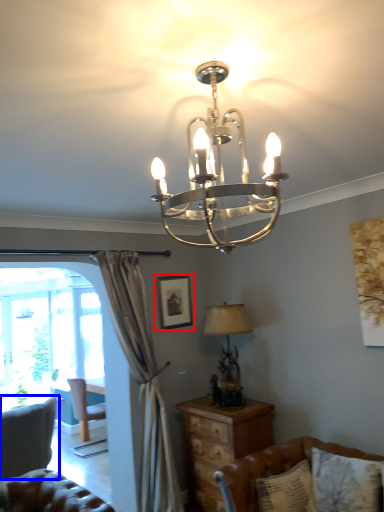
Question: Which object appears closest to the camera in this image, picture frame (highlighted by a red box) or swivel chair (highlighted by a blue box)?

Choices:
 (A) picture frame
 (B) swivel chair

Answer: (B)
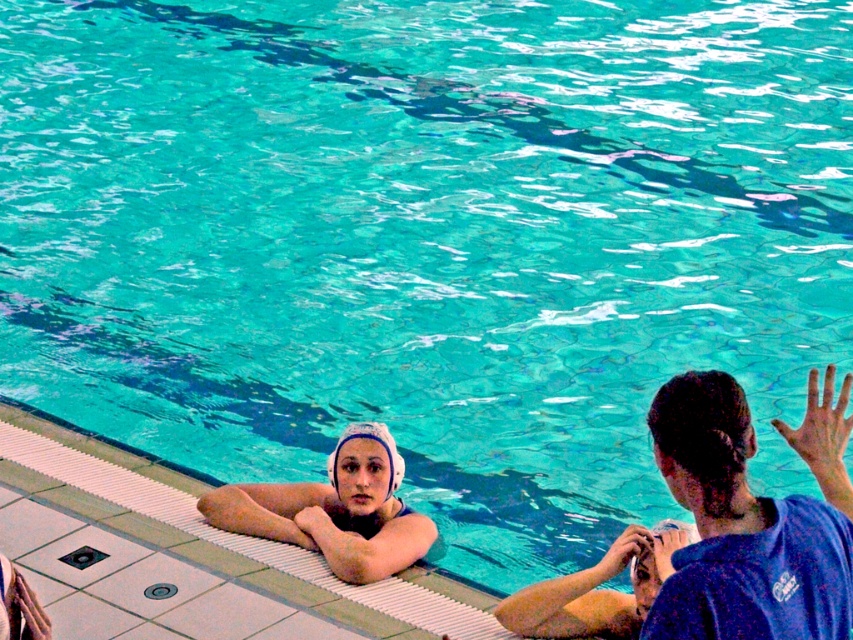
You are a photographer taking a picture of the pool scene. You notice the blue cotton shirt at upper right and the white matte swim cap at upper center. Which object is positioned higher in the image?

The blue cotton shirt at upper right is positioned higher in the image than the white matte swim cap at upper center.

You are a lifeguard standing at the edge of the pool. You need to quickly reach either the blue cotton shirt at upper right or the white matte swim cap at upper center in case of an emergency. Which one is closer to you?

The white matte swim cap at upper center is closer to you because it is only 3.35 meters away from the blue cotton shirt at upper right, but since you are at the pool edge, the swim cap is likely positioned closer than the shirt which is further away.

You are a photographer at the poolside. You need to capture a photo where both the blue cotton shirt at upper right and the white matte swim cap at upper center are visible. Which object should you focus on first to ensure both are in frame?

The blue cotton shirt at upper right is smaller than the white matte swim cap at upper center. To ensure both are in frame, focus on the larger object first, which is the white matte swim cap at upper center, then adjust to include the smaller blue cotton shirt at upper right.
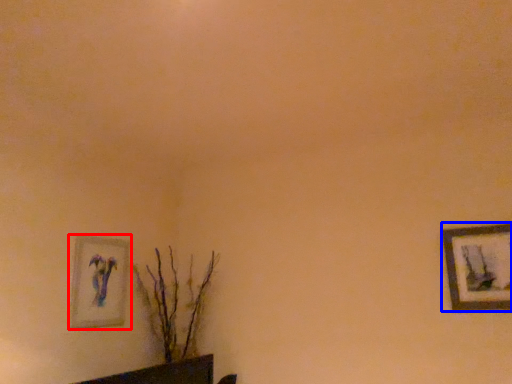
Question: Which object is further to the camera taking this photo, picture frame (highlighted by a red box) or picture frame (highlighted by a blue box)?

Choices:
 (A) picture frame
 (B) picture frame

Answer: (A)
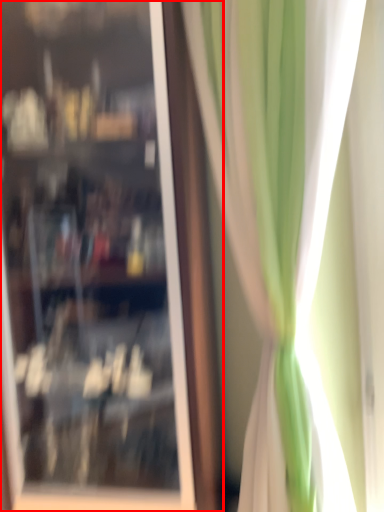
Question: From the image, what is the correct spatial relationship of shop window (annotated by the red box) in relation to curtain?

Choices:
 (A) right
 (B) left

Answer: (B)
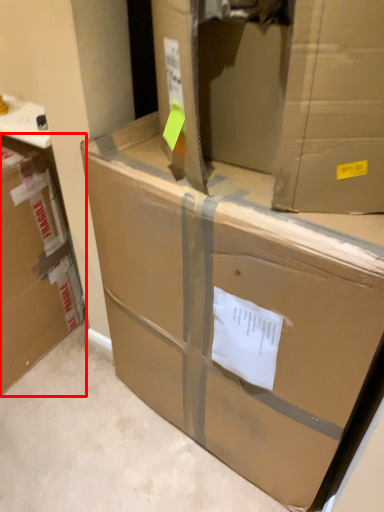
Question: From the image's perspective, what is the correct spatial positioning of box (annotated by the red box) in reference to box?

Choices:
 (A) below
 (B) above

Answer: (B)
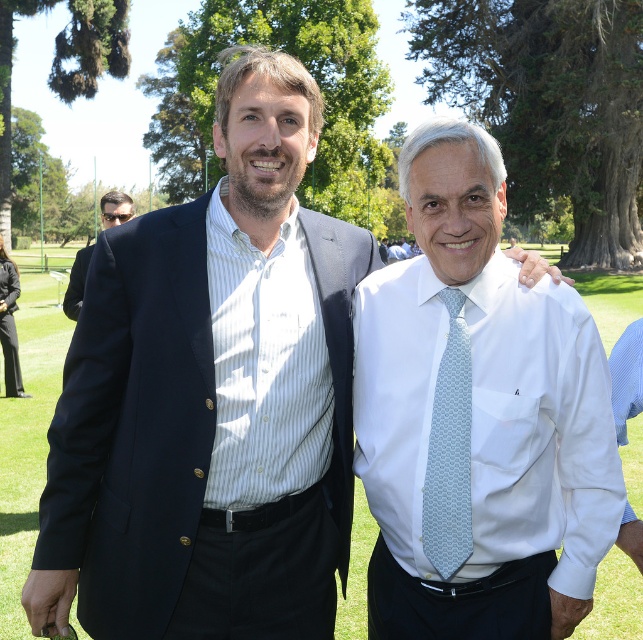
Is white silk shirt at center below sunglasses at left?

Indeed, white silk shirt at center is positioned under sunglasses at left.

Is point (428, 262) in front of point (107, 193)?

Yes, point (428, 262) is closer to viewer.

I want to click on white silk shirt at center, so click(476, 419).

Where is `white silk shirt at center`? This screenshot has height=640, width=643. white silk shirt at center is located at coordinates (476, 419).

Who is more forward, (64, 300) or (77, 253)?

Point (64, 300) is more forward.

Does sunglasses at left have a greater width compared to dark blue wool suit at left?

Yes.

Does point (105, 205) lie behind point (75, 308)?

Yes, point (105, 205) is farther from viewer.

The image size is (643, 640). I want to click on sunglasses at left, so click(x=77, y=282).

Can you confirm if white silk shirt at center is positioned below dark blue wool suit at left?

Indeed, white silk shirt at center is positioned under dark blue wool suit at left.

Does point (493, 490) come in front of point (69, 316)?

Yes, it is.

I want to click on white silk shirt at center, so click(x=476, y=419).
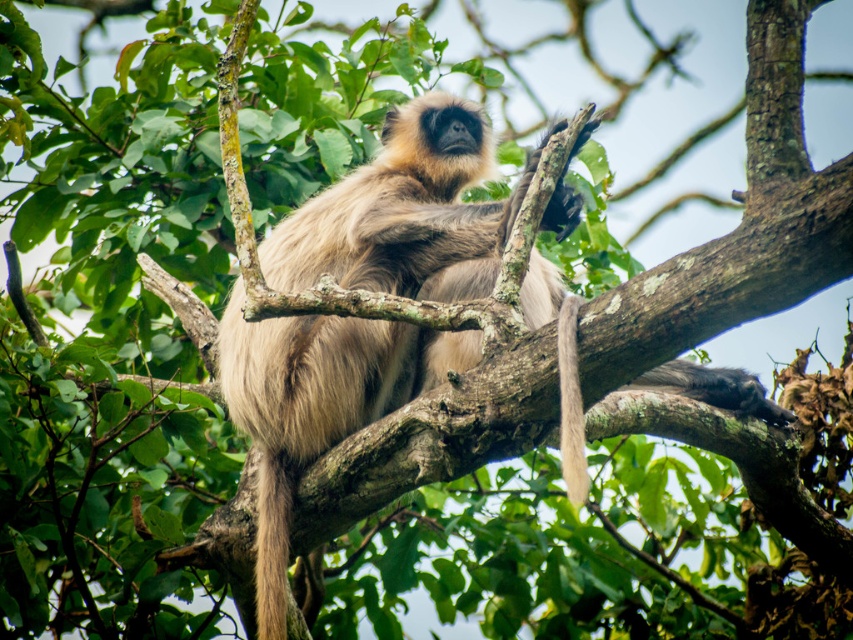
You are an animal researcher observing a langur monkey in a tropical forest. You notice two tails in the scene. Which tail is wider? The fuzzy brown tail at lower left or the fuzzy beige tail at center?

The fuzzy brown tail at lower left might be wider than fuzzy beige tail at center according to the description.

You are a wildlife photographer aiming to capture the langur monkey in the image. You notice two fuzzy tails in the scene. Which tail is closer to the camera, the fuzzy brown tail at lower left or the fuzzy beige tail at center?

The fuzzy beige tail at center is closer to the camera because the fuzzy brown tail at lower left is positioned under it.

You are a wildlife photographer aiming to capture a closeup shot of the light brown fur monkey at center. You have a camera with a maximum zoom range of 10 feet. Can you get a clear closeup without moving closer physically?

▬▬▬

**Exercise details**
Reproduce the material above word for word, from start to finish, leaving out the pictures.

**Answer to this task**
Question: Which object appears closest to the camera in this image, picture frame (highlighted by a red box) or swivel chair (highlighted by a blue box)?

Choices:
 (A) picture frame
 (B) swivel chair

Answer: (B)
You are a photographer taking a picture of the pool scene. You notice the blue cotton shirt at upper right and the white matte swim cap at upper center. Which object is positioned higher in the image?

The blue cotton shirt at upper right is positioned higher in the image than the white matte swim cap at upper center.

You are a lifeguard standing at the edge of the pool. You need to quickly reach either the blue cotton shirt at upper right or the white matte swim cap at upper center in case of an emergency. Which one is closer to you?

The white matte swim cap at upper center is closer to you because it is only 3.35 meters away from the blue cotton shirt at upper right, but since you are at the pool edge, the swim cap is likely positioned closer than the shirt which is further away.

You are a photographer at the poolside. You need to capture a photo where both the blue cotton shirt at upper right and the white matte swim cap at upper center are visible. Which object should you focus on first to ensure both are in frame?

The blue cotton shirt at upper right is smaller than the white matte swim cap at upper center. To ensure both are in frame, focus on the larger object first, which is the white matte swim cap at upper center, then adjust to include the smaller blue cotton shirt at upper right.
Question: Which object is further to the camera taking this photo, picture frame (highlighted by a red box) or picture frame (highlighted by a blue box)?

Choices:
 (A) picture frame
 (B) picture frame

Answer: (A)
Question: From the image, what is the correct spatial relationship of shop window (annotated by the red box) in relation to curtain?

Choices:
 (A) right
 (B) left

Answer: (B)
Question: From the image's perspective, what is the correct spatial positioning of box (annotated by the red box) in reference to box?

Choices:
 (A) below
 (B) above

Answer: (B)
Is white silk shirt at center below sunglasses at left?

Indeed, white silk shirt at center is positioned under sunglasses at left.

Is point (428, 262) in front of point (107, 193)?

Yes, point (428, 262) is closer to viewer.

I want to click on white silk shirt at center, so click(476, 419).

Where is `white silk shirt at center`? This screenshot has height=640, width=643. white silk shirt at center is located at coordinates (476, 419).

Who is more forward, (64, 300) or (77, 253)?

Point (64, 300) is more forward.

Does sunglasses at left have a greater width compared to dark blue wool suit at left?

Yes.

Does point (105, 205) lie behind point (75, 308)?

Yes, point (105, 205) is farther from viewer.

The image size is (643, 640). I want to click on sunglasses at left, so click(x=77, y=282).

Can you confirm if white silk shirt at center is positioned below dark blue wool suit at left?

Indeed, white silk shirt at center is positioned under dark blue wool suit at left.

Does point (493, 490) come in front of point (69, 316)?

Yes, it is.

I want to click on white silk shirt at center, so click(x=476, y=419).
You are an animal researcher observing a langur monkey in a tropical forest. You notice two tails in the scene. Which tail is wider? The fuzzy brown tail at lower left or the fuzzy beige tail at center?

The fuzzy brown tail at lower left might be wider than fuzzy beige tail at center according to the description.

You are a wildlife photographer aiming to capture the langur monkey in the image. You notice two fuzzy tails in the scene. Which tail is closer to the camera, the fuzzy brown tail at lower left or the fuzzy beige tail at center?

The fuzzy beige tail at center is closer to the camera because the fuzzy brown tail at lower left is positioned under it.

You are a wildlife photographer aiming to capture a closeup shot of the light brown fur monkey at center. You have a camera with a maximum zoom range of 10 feet. Can you get a clear closeup without moving closer physically?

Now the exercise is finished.